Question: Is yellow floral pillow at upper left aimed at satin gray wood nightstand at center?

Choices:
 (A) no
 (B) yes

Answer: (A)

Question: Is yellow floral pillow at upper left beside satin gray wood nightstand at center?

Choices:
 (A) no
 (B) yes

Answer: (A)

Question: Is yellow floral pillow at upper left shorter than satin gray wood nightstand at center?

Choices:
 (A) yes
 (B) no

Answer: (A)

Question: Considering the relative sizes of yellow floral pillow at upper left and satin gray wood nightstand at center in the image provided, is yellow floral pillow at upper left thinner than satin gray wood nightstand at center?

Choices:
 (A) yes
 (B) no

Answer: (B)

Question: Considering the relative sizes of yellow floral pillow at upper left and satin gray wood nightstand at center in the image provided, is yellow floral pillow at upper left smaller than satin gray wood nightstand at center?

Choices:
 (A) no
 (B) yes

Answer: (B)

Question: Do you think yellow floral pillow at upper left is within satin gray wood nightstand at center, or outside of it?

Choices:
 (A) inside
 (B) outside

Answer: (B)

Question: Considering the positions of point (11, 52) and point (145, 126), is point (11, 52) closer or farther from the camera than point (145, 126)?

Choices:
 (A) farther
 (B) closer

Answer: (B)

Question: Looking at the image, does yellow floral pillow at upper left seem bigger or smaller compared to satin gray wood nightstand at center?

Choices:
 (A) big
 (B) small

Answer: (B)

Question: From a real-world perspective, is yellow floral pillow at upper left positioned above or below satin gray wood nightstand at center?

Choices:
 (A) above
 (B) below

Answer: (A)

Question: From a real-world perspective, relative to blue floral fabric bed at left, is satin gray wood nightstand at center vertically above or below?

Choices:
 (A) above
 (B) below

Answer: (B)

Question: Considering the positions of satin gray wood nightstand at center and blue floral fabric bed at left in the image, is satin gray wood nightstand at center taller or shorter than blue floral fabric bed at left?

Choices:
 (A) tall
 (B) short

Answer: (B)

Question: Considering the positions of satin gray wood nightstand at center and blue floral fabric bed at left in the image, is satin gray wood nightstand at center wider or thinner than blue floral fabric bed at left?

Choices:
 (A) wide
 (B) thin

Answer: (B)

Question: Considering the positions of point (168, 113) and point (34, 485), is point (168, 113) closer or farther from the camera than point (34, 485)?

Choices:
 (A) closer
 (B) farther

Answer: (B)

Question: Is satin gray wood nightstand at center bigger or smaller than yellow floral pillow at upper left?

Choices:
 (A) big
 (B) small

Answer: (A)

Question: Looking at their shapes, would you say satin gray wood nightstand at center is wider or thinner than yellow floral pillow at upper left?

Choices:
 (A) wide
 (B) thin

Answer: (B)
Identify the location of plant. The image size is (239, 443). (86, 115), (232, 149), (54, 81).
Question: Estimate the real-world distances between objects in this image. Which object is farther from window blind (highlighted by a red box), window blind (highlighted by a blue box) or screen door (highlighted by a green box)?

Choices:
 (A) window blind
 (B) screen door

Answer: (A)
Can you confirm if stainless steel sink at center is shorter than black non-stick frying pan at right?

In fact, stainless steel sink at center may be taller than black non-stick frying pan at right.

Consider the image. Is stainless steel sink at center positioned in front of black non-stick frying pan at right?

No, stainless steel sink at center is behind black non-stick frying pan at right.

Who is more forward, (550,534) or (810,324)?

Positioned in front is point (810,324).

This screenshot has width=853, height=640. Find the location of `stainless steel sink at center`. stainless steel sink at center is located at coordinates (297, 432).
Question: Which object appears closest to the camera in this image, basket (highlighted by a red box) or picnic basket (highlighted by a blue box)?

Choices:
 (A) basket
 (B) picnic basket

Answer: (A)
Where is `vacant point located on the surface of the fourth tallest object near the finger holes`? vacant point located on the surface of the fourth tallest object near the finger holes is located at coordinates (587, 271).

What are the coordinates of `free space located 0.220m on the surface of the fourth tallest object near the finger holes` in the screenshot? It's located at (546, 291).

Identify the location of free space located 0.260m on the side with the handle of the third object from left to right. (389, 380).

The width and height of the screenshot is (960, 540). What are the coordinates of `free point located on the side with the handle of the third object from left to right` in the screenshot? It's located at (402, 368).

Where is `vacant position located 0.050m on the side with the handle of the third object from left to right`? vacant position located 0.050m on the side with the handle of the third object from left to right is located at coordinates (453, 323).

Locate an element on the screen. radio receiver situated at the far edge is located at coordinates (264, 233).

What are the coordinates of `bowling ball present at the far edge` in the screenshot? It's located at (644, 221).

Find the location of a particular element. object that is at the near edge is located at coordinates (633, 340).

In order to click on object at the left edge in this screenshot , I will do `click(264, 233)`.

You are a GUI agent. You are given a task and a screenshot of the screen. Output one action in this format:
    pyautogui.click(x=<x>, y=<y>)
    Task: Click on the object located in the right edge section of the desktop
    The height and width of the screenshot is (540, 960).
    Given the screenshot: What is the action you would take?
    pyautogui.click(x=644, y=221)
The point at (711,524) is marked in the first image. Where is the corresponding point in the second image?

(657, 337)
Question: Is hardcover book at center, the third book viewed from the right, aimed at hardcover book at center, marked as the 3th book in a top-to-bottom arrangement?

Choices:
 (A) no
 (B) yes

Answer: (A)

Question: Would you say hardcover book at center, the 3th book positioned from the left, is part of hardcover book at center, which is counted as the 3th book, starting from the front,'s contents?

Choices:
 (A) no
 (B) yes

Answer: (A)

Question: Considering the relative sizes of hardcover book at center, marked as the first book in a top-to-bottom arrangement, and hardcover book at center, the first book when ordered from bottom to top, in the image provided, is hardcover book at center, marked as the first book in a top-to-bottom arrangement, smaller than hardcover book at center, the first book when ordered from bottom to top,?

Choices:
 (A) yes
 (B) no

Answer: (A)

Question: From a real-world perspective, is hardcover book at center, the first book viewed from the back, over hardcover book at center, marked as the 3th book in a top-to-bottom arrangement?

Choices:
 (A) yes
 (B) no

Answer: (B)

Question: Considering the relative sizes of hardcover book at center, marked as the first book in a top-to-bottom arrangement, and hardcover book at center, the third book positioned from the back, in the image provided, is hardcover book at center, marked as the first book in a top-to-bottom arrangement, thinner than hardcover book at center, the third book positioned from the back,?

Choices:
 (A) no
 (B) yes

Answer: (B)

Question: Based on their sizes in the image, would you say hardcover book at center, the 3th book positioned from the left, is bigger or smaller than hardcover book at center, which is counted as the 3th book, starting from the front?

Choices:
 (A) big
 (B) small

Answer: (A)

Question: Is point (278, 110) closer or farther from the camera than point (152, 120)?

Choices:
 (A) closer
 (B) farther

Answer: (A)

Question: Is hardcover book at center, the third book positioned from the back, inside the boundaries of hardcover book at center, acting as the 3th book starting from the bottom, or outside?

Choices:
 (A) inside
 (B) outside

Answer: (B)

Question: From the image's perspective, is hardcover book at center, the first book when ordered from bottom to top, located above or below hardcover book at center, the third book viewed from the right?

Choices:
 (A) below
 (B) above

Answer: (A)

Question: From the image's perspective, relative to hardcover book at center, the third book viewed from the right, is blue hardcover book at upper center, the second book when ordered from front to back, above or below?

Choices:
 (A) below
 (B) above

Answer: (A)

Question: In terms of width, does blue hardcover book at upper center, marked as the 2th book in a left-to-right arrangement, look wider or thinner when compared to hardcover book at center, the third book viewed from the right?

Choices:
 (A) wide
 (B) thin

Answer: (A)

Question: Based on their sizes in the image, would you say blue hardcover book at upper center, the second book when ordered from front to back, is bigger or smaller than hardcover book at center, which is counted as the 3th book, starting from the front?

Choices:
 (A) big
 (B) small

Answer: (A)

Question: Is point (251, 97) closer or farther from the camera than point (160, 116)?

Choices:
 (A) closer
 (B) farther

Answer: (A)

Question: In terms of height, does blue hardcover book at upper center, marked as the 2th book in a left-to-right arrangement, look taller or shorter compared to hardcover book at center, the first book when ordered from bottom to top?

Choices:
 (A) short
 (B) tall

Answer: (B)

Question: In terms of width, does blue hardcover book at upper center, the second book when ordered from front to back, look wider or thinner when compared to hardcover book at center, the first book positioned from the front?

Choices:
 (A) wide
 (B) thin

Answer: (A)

_Exercise directions:_ Give everything from the line containing "positioned from the front?" down to the last line of the rows above as a JSON list of strings, one string per line, leaving out blank lines.

_Solved exercise:_
[
  "Question: In terms of width, does blue hardcover book at upper center, the second book when ordered from front to back, look wider or thinner when compared to hardcover book at center, the first book positioned from the front?",
  "Choices:",
  " (A) wide",
  " (B) thin",
  "Answer: (A)"
]